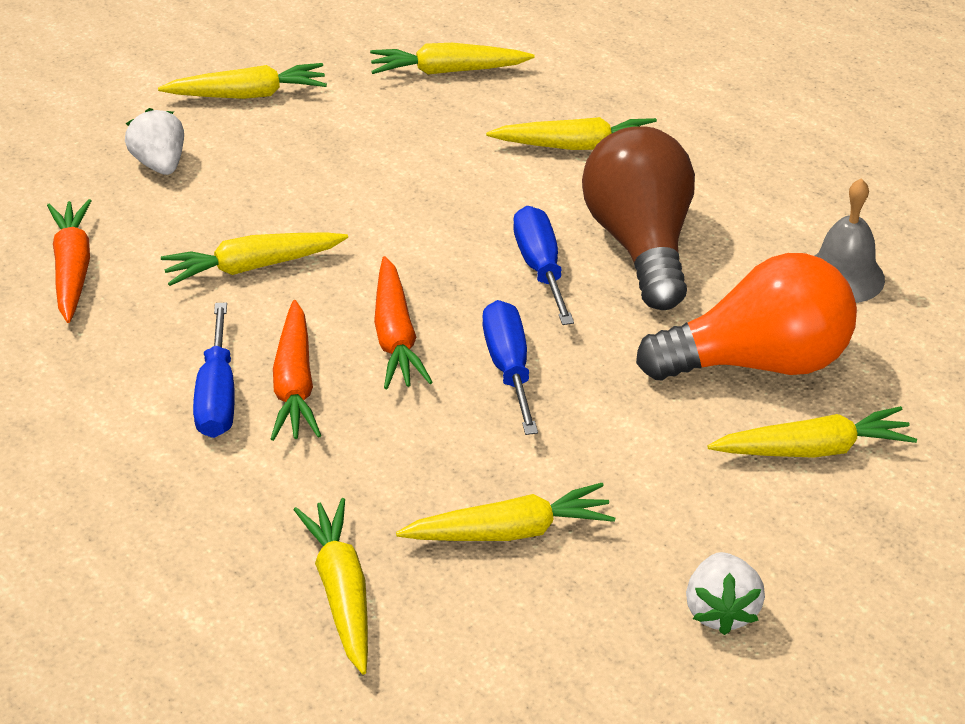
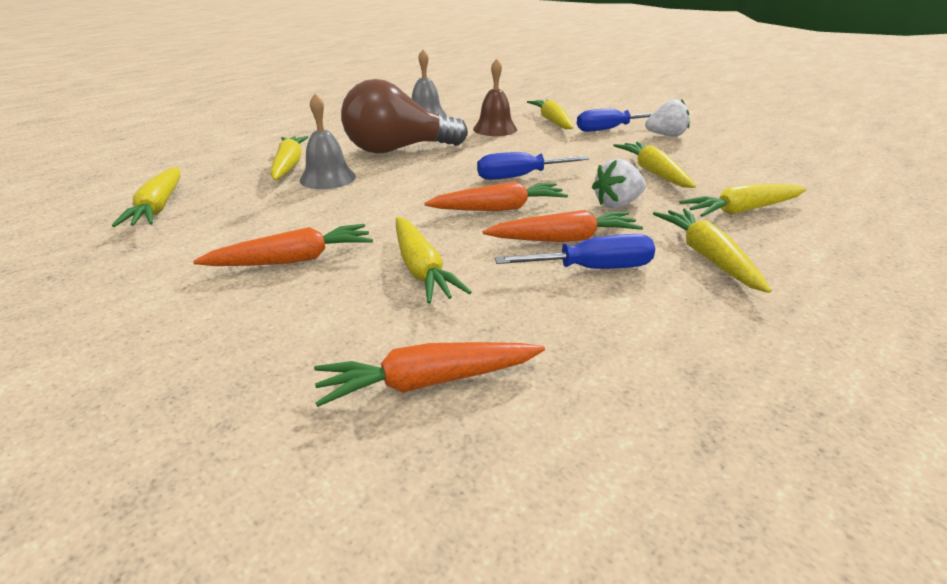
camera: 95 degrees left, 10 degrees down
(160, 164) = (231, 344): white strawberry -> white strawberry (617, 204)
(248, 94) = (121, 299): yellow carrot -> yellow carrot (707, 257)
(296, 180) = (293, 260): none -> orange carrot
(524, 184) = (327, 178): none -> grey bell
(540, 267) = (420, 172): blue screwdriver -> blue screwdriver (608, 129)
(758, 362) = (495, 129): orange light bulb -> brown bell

--

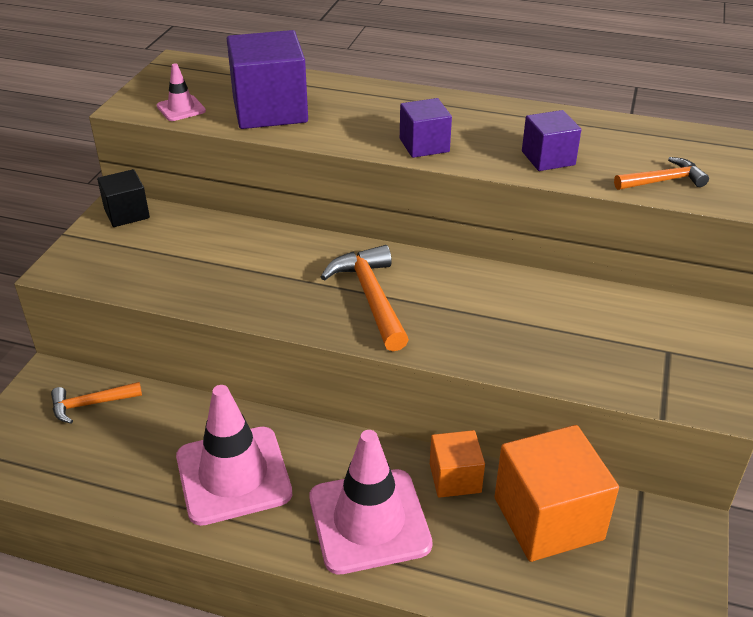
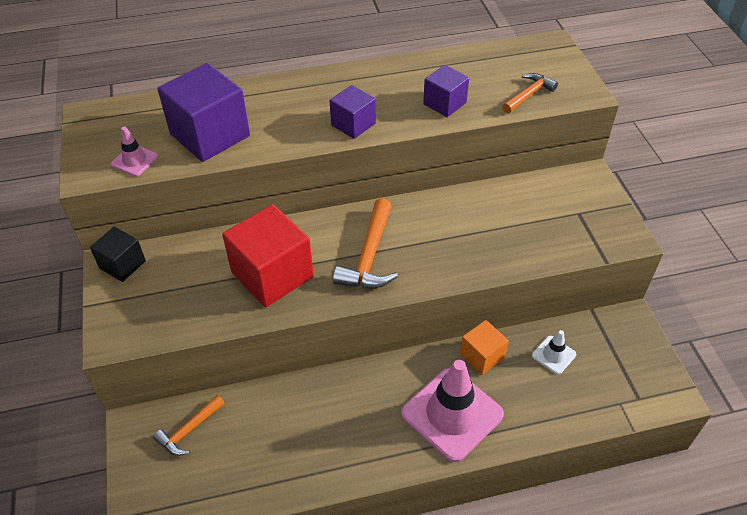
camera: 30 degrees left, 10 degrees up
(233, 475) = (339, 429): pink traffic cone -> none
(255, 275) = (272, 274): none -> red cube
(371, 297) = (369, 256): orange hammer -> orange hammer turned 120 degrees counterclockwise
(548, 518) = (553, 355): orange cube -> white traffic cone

> [YOUR TASK] Only the number is needed: state how many lines in the listing contain "cube".

> [OUTPUT OF THE EXERCISE] 2